◆ **Exercise aim**:
Whenever the word "degrees" appears in a line of the data below, copy that line.

Saved entries:
———

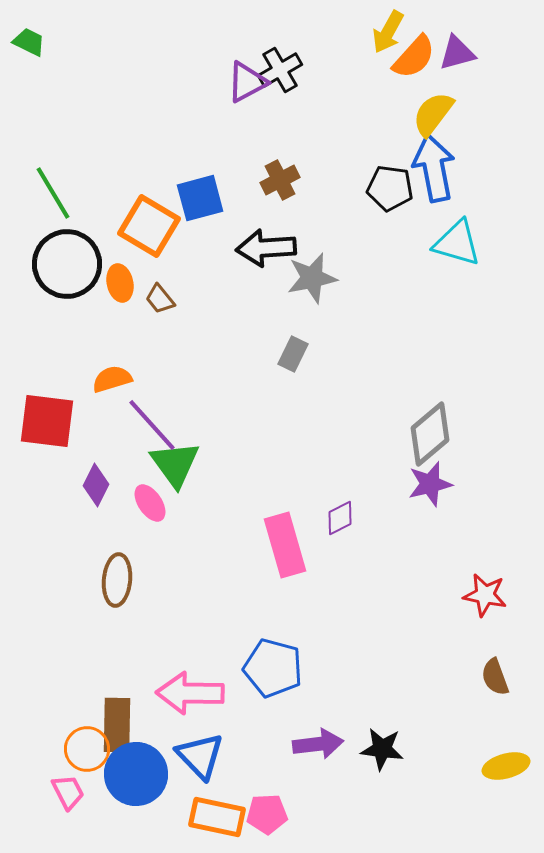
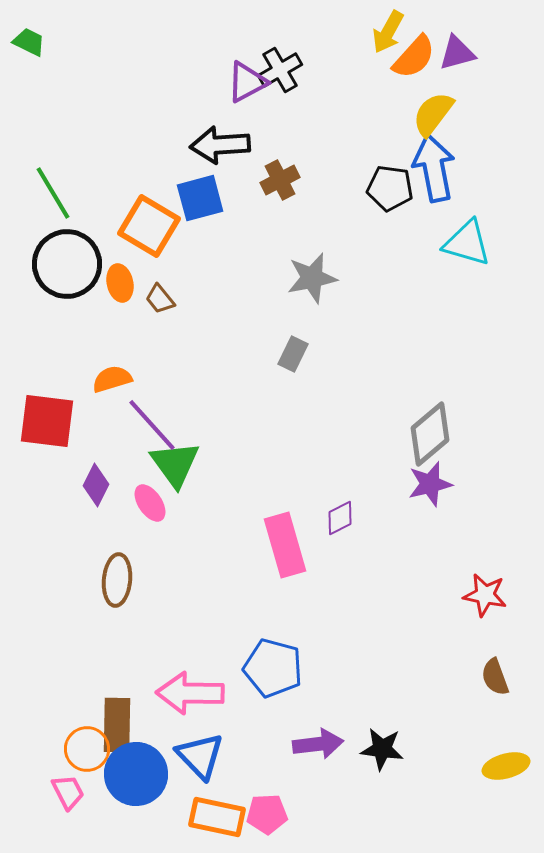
cyan triangle at (457, 243): moved 10 px right
black arrow at (266, 248): moved 46 px left, 103 px up
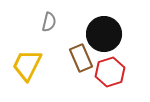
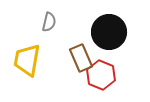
black circle: moved 5 px right, 2 px up
yellow trapezoid: moved 5 px up; rotated 16 degrees counterclockwise
red hexagon: moved 9 px left, 3 px down; rotated 20 degrees counterclockwise
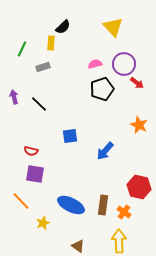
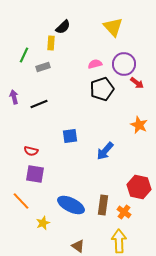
green line: moved 2 px right, 6 px down
black line: rotated 66 degrees counterclockwise
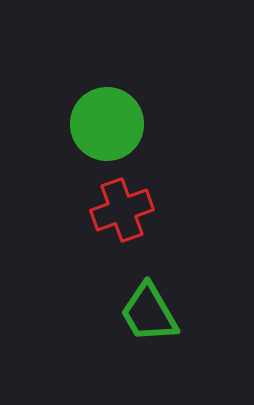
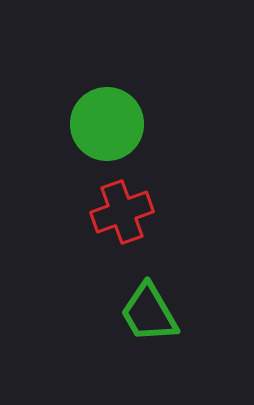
red cross: moved 2 px down
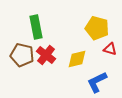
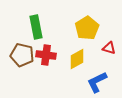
yellow pentagon: moved 10 px left; rotated 25 degrees clockwise
red triangle: moved 1 px left, 1 px up
red cross: rotated 30 degrees counterclockwise
yellow diamond: rotated 15 degrees counterclockwise
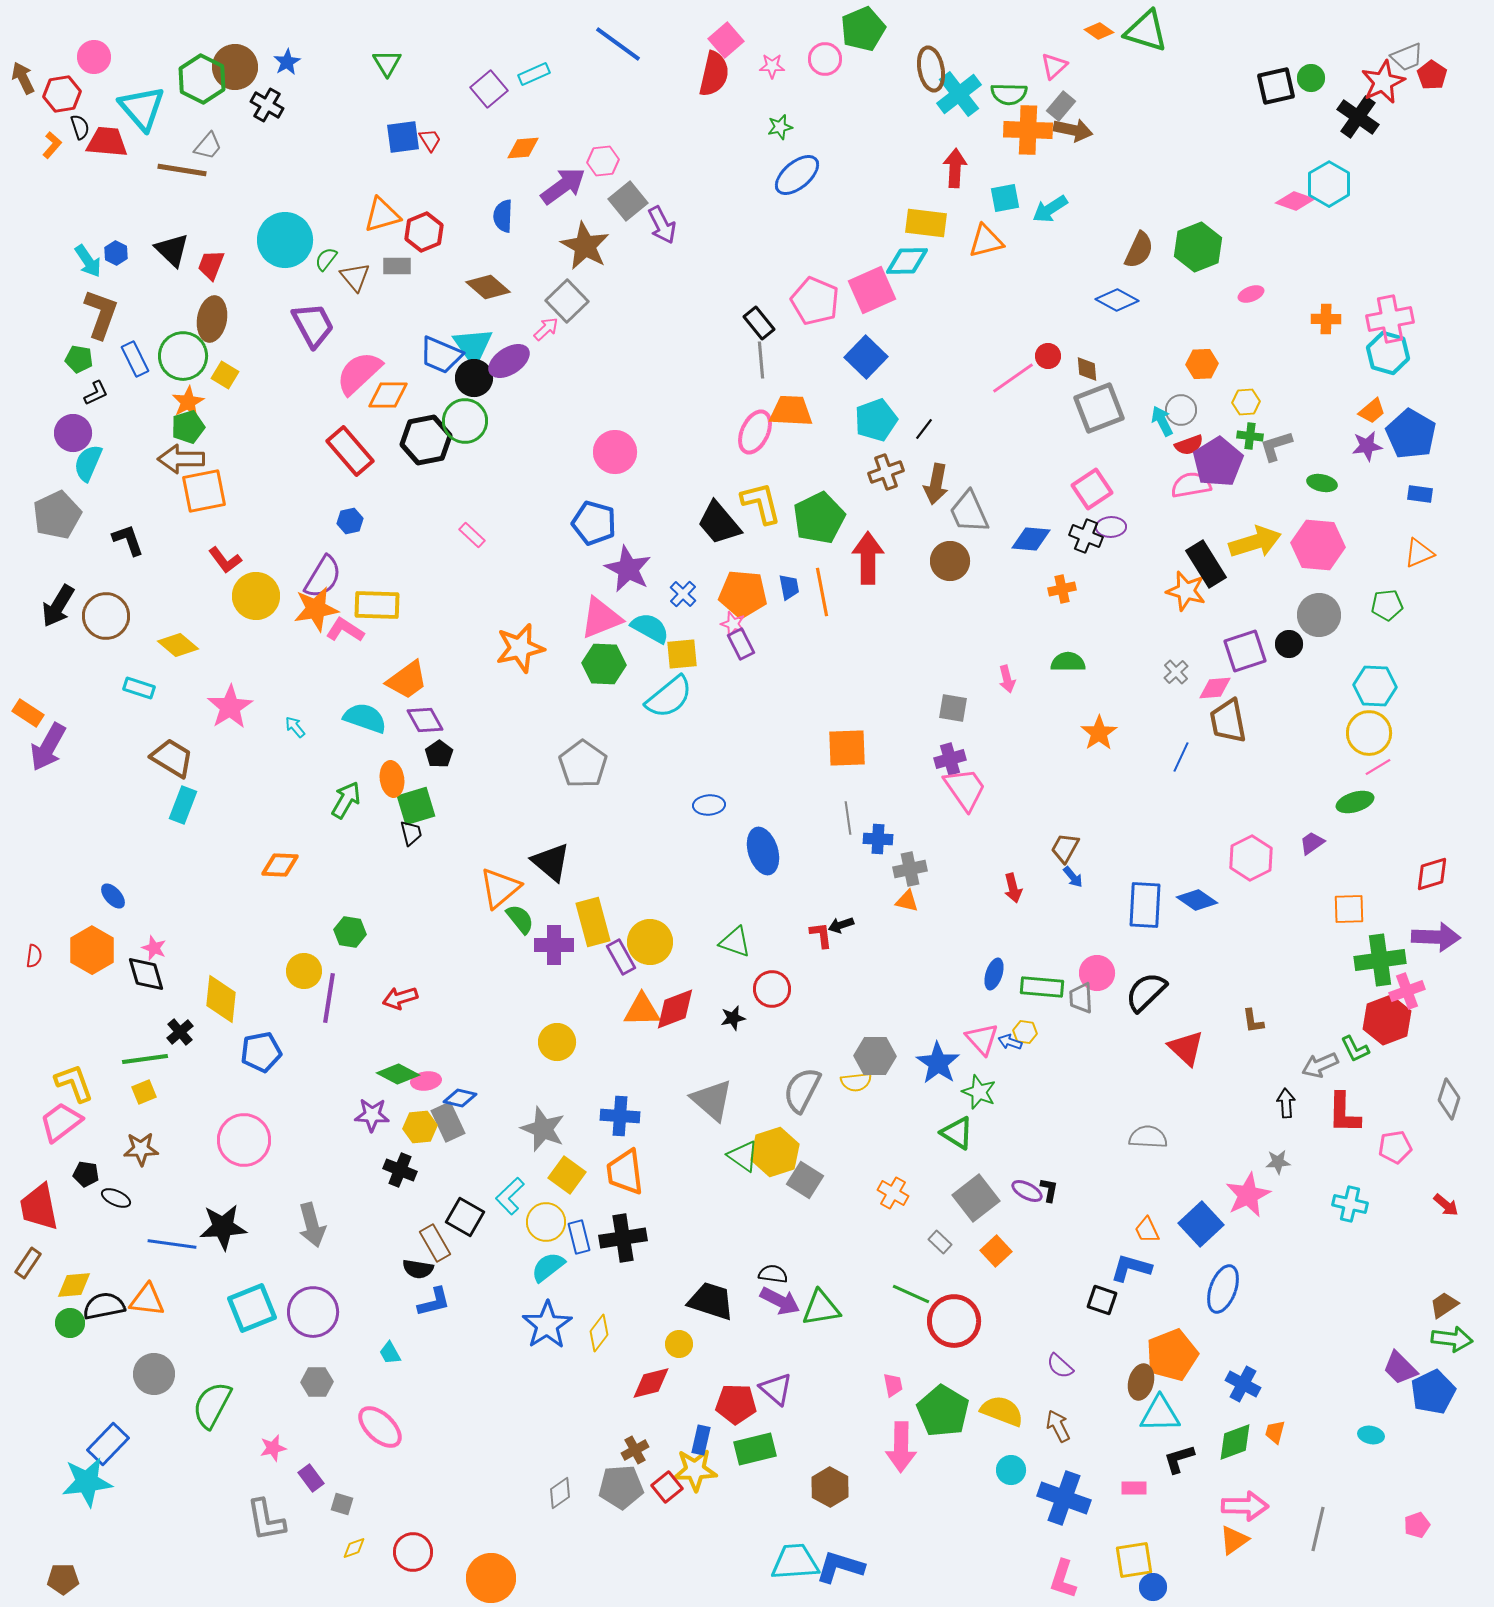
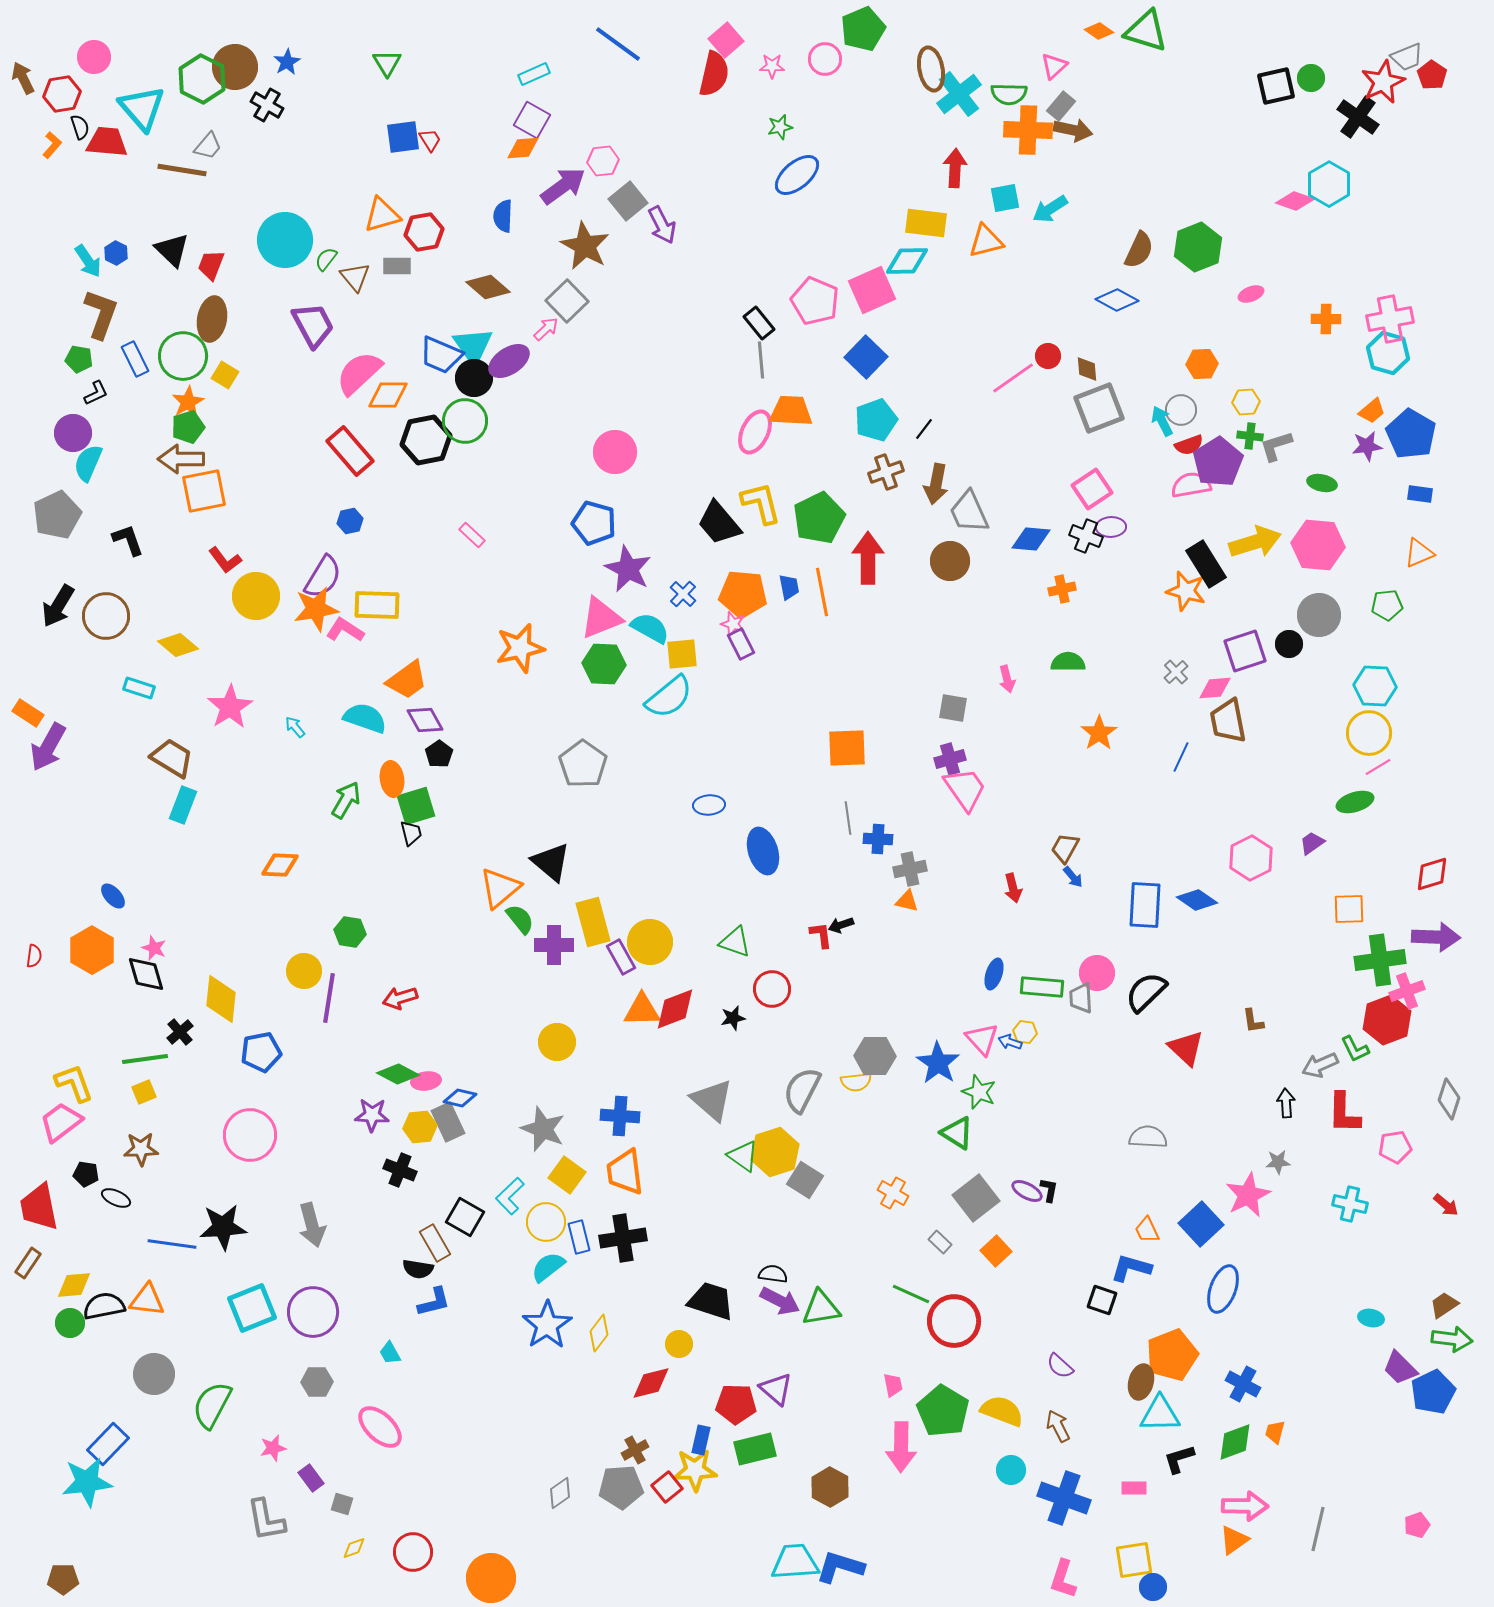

———

◆ **Reply to the task**:
yellow trapezoid: moved 5 px up; rotated 16 degrees counterclockwise
red hexagon: moved 9 px left, 3 px down; rotated 20 degrees counterclockwise
black line: rotated 66 degrees counterclockwise
yellow pentagon: moved 10 px left; rotated 25 degrees clockwise
red cross: rotated 30 degrees counterclockwise
yellow diamond: rotated 15 degrees counterclockwise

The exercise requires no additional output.